Object change listings
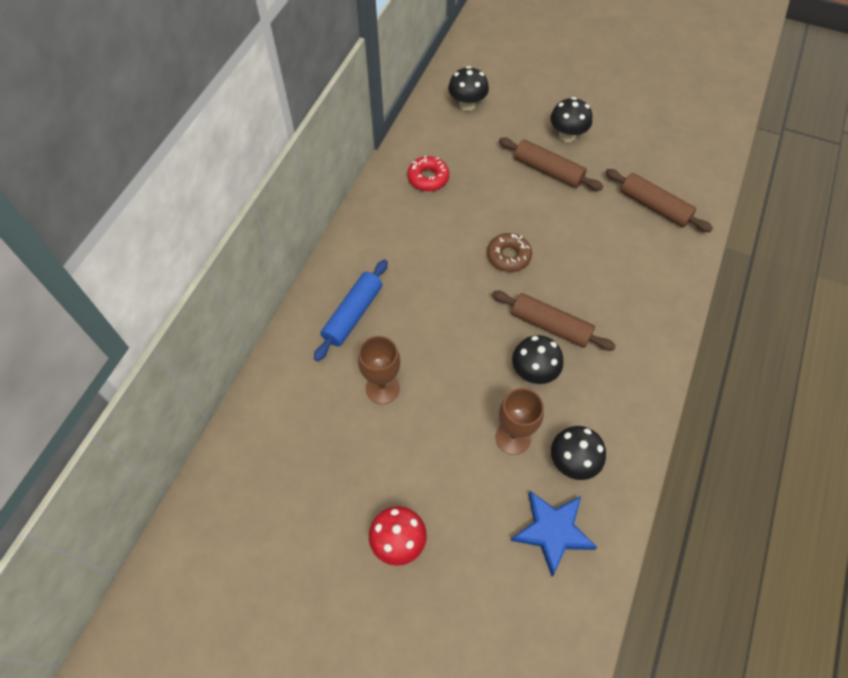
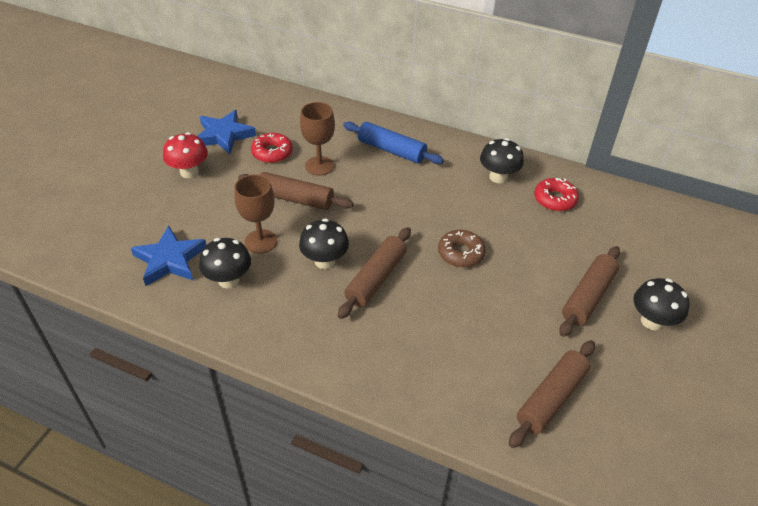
camera: 90 degrees right, 15 degrees down
(321, 511) = (224, 135): none -> blue star
(358, 444) = (272, 153): none -> red donut
(442, 409) = (295, 199): none -> brown rolling pin
(467, 104) = (672, 234): black mushroom -> black mushroom (498, 177)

◆ **Your task**: All lines from the line holding "(442, 409) = (295, 199): none" through the end of the records above need to be transcribed exactly, and no other text should appear.

◆ **Result of this exercise**:
(442, 409) = (295, 199): none -> brown rolling pin
(467, 104) = (672, 234): black mushroom -> black mushroom (498, 177)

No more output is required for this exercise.